**Written task:** Starting at the line with "brown pear: [103,490,212,630]" in it, reproduce each line below through the last one, exactly, and include nothing else.
[Opening Input material section]
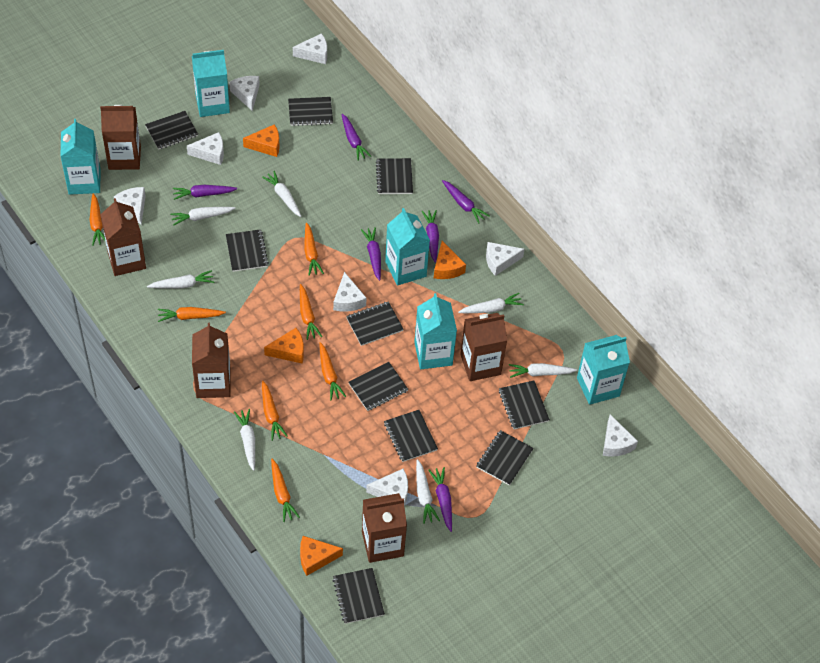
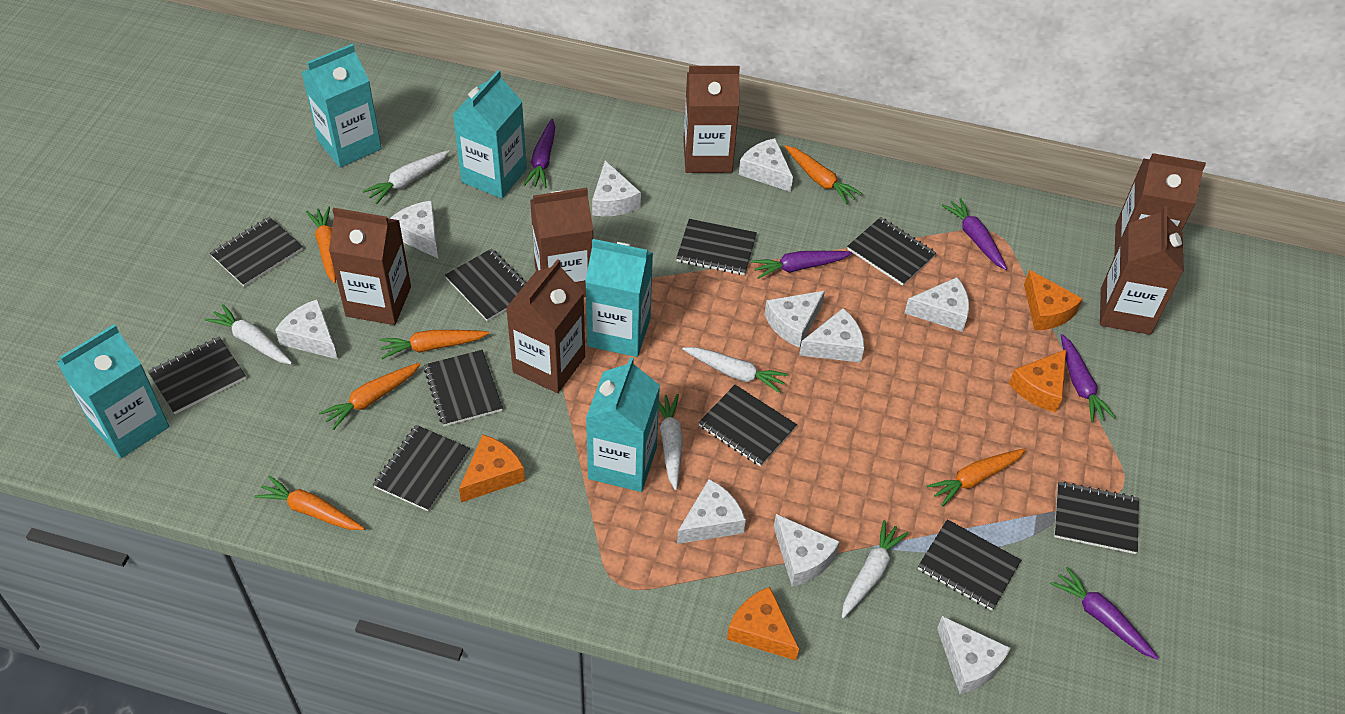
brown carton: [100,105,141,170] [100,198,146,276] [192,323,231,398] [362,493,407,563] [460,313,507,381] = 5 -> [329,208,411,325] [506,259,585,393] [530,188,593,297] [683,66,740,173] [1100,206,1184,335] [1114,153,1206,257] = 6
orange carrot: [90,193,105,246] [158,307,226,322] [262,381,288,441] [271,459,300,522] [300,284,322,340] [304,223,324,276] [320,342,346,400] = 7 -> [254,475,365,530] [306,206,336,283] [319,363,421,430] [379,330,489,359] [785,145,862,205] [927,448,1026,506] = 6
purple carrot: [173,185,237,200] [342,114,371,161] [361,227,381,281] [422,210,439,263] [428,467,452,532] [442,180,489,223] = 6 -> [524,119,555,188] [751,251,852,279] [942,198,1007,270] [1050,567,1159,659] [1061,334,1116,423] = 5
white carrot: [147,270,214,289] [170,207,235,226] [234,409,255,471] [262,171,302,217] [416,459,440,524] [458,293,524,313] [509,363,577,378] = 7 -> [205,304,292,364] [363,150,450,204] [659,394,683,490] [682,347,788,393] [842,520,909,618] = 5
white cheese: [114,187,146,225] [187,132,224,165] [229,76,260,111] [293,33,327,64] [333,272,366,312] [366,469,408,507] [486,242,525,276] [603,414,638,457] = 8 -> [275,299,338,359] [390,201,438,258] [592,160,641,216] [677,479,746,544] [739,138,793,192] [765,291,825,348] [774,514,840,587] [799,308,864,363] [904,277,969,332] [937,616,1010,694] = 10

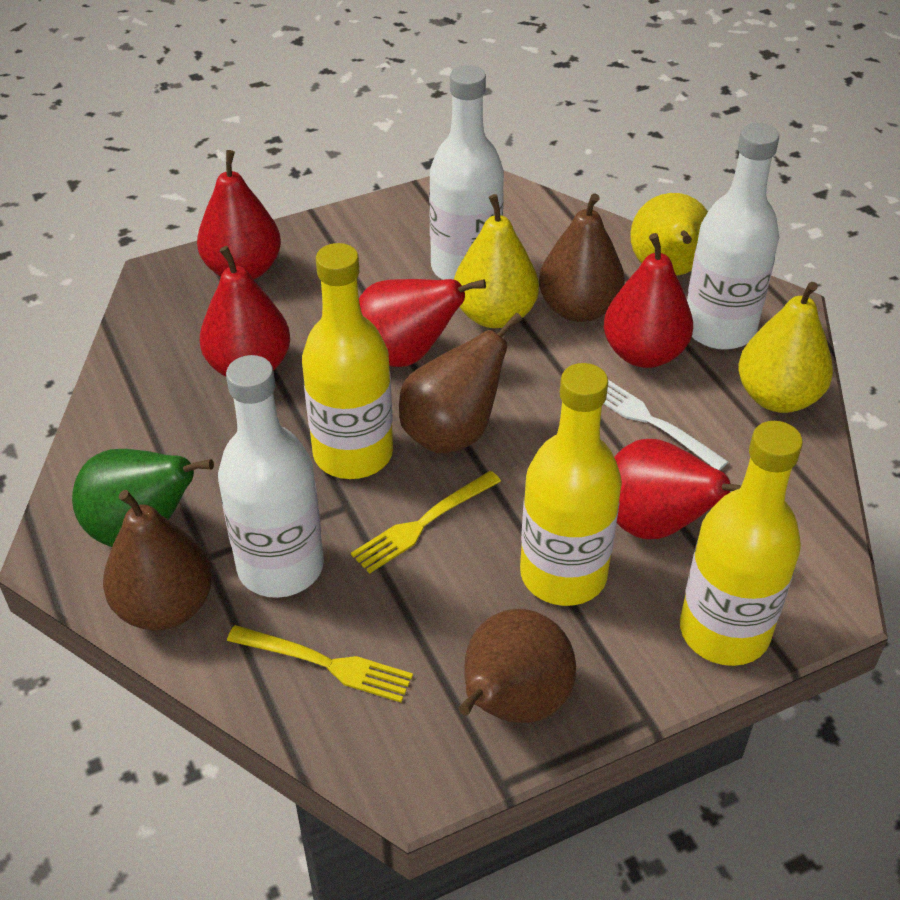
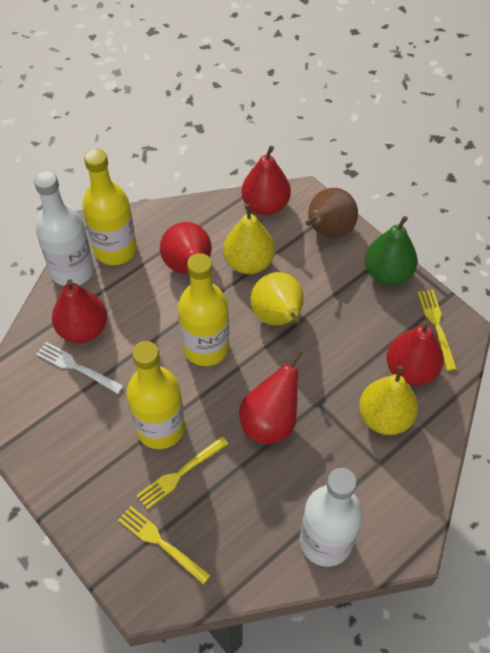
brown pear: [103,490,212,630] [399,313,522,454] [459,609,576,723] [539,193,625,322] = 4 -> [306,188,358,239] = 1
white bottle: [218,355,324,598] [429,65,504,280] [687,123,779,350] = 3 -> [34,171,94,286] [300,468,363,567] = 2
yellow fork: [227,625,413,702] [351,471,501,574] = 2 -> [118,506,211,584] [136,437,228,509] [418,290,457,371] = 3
[Closing Input material section]
**Solved exercise:**
brown pear: [103,490,212,630] [399,313,522,454] [459,609,576,723] [539,193,625,322] = 4 -> [306,188,358,239] = 1
white bottle: [218,355,324,598] [429,65,504,280] [687,123,779,350] = 3 -> [34,171,94,286] [300,468,363,567] = 2
yellow fork: [227,625,413,702] [351,471,501,574] = 2 -> [118,506,211,584] [136,437,228,509] [418,290,457,371] = 3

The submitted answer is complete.